About this task
Your copy of the listing should match it exactly, only without pictures.

Dataset excerpts

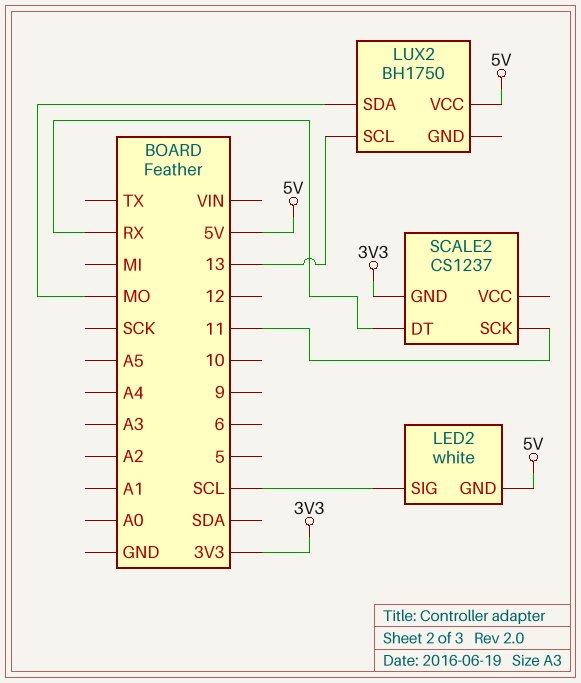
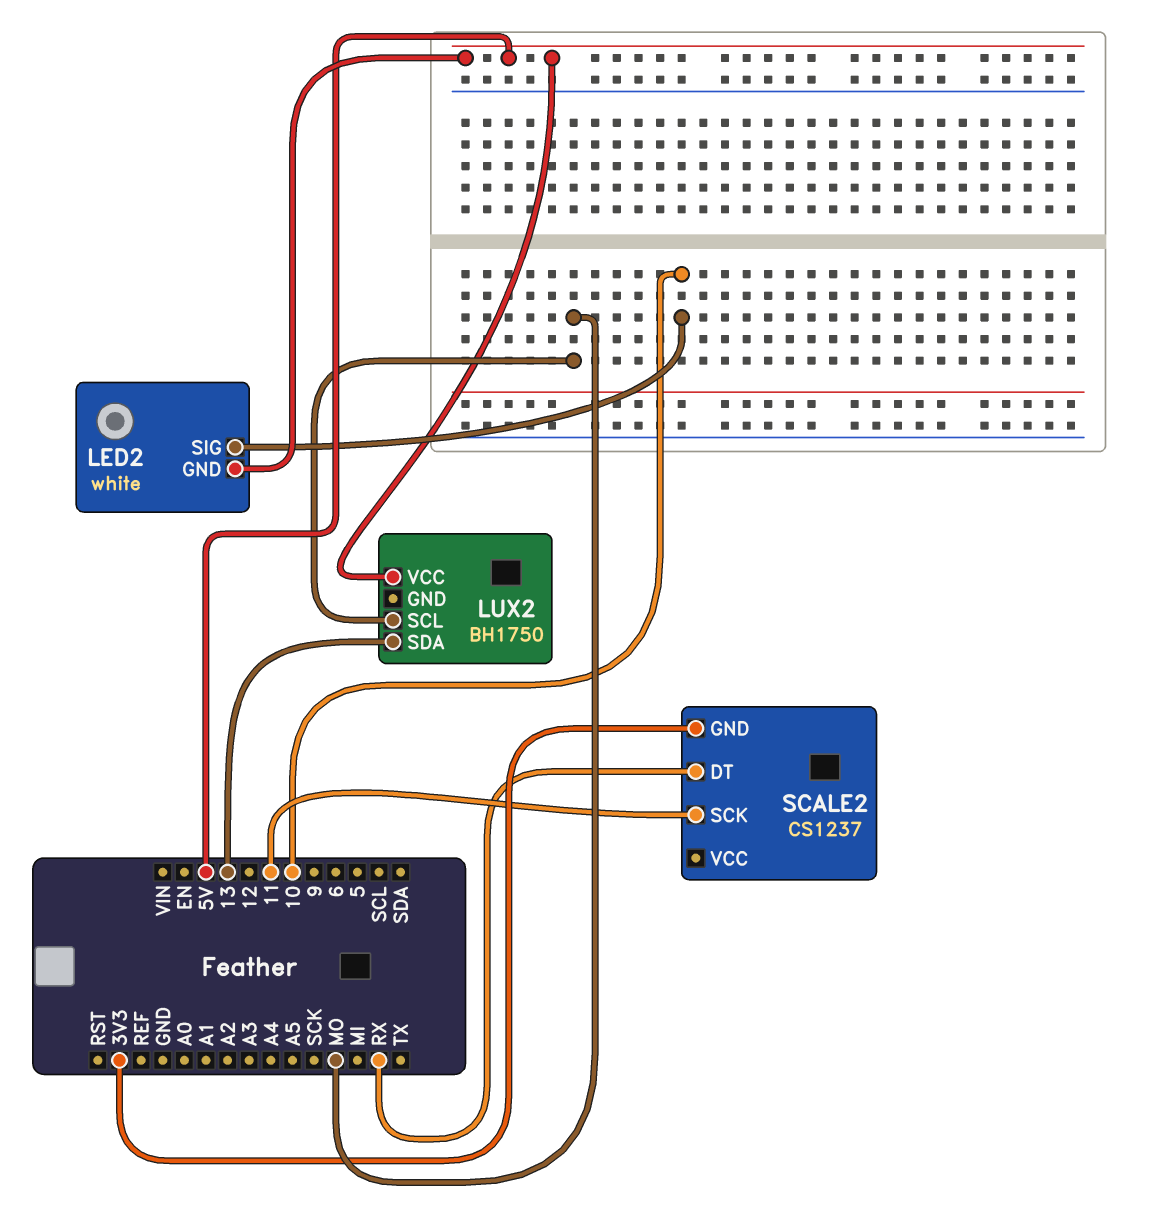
LED2 pin SIG: SCL -> 10
LUX2 pin SCL: 13 -> MO
LUX2 pin SDA: MO -> 13

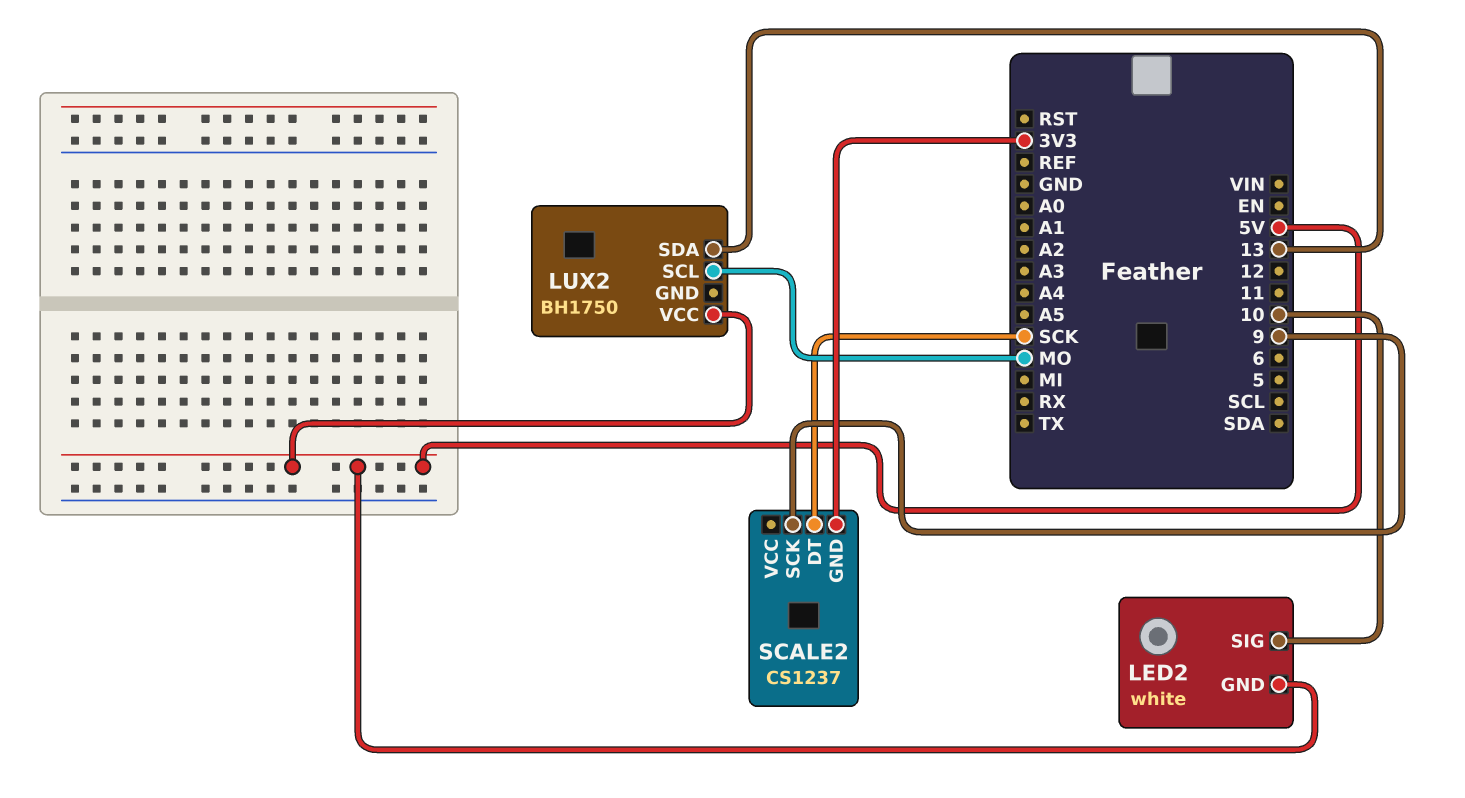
SCALE2 pin DT: RX -> SCK
SCALE2 pin SCK: 11 -> 9

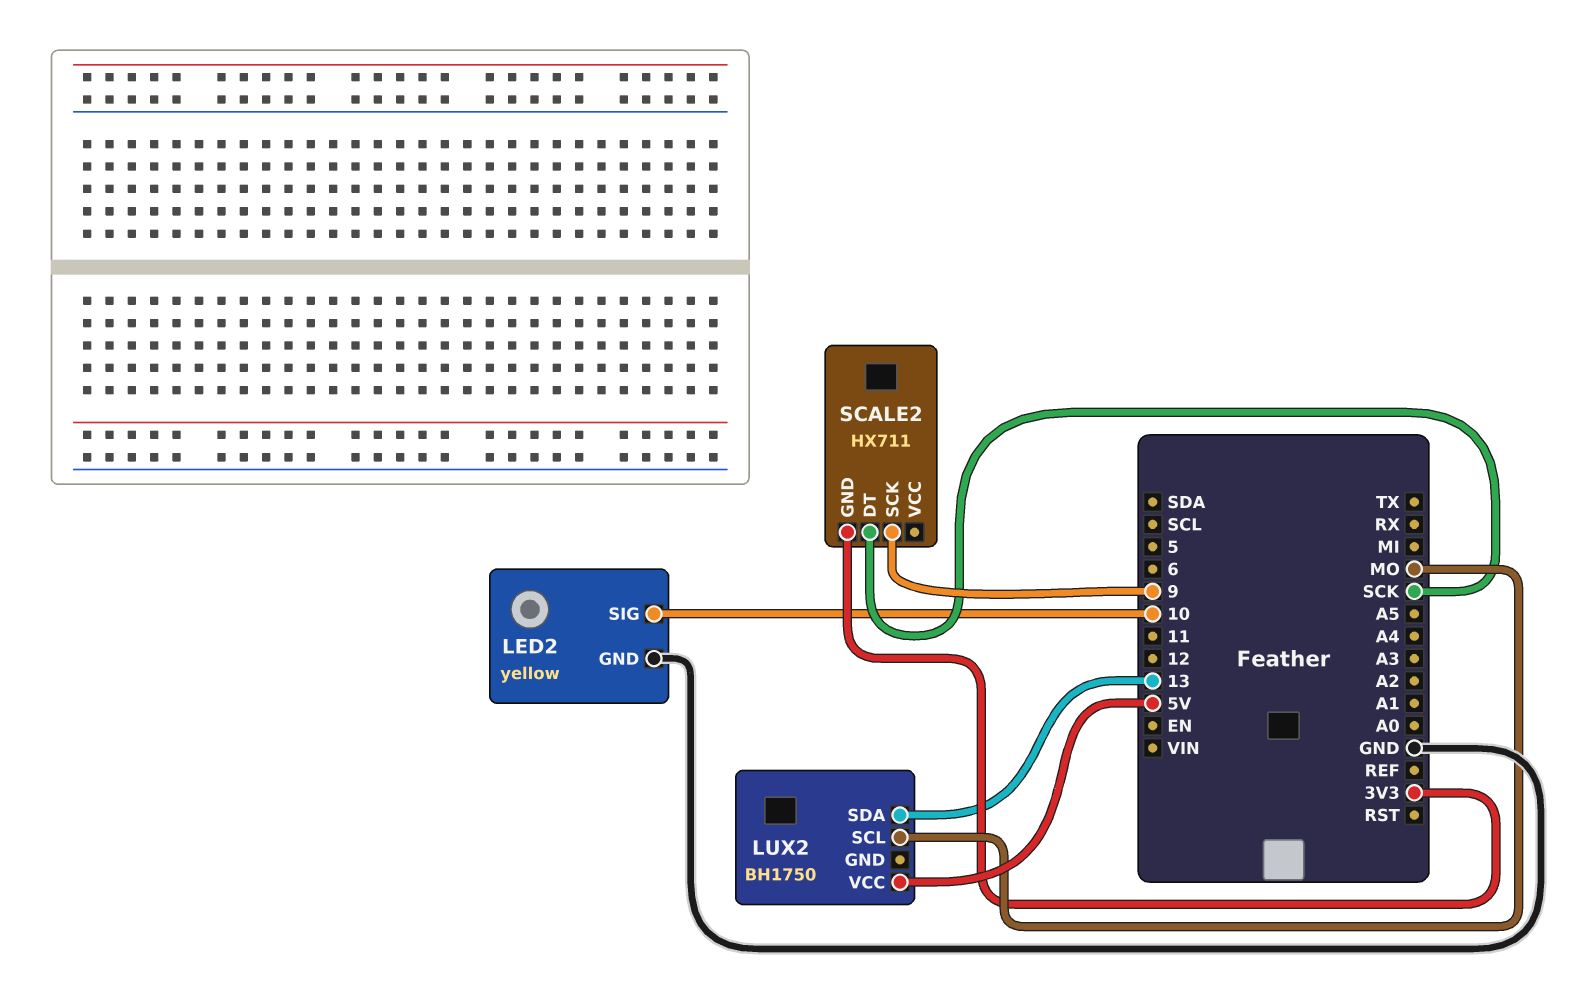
LED2: white -> yellow
LED2 pin GND: 5V -> GND
SCALE2: CS1237 -> HX711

Response to the task
LED2 pin SIG: SCL -> 10
LUX2 pin SCL: 13 -> MO
LUX2 pin SDA: MO -> 13

SCALE2 pin DT: RX -> SCK
SCALE2 pin SCK: 11 -> 9

LED2: white -> yellow
LED2 pin GND: 5V -> GND
SCALE2: CS1237 -> HX711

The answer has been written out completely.